TASK OBJECTIVE: Only the lines below starting at the one containing "brown plate F11" and ending at the one containing "lime plate I6:I7 level 1 -> none" belong in the answer, each copied exactly.

═══ MATERIAL FOR THE TASK ═══

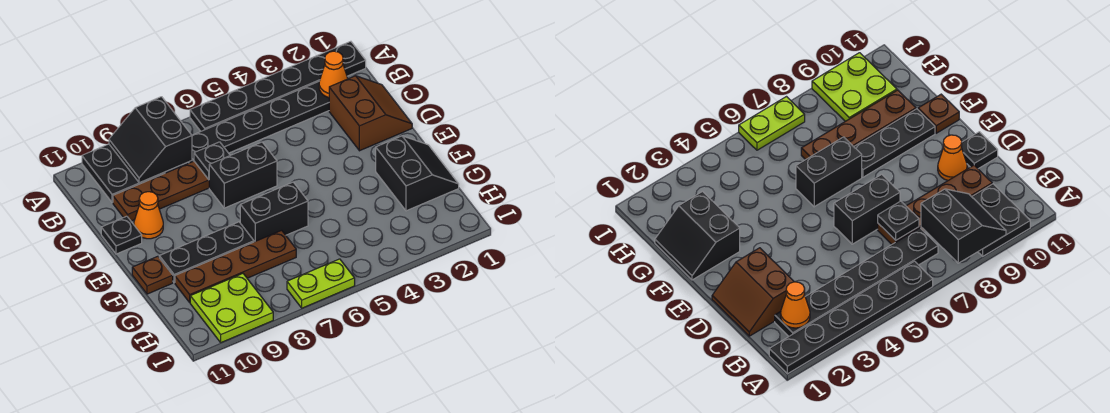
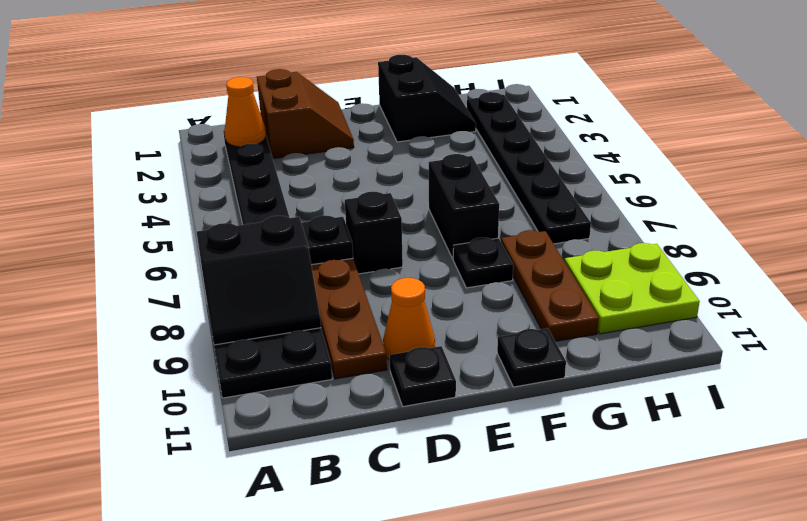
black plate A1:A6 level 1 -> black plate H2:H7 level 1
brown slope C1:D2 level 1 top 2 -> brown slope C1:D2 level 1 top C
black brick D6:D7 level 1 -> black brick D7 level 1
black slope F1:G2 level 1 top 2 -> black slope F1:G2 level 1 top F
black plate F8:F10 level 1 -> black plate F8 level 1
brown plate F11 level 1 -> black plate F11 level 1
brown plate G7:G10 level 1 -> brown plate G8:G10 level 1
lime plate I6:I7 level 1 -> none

═══
═══ MATERIAL FOR THE TASK ═══

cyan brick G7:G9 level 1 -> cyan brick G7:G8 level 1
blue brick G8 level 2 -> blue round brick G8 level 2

═══

OUTPUT FOR THIS TASK:
brown plate F11 level 1 -> black plate F11 level 1
brown plate G7:G10 level 1 -> brown plate G8:G10 level 1
lime plate I6:I7 level 1 -> none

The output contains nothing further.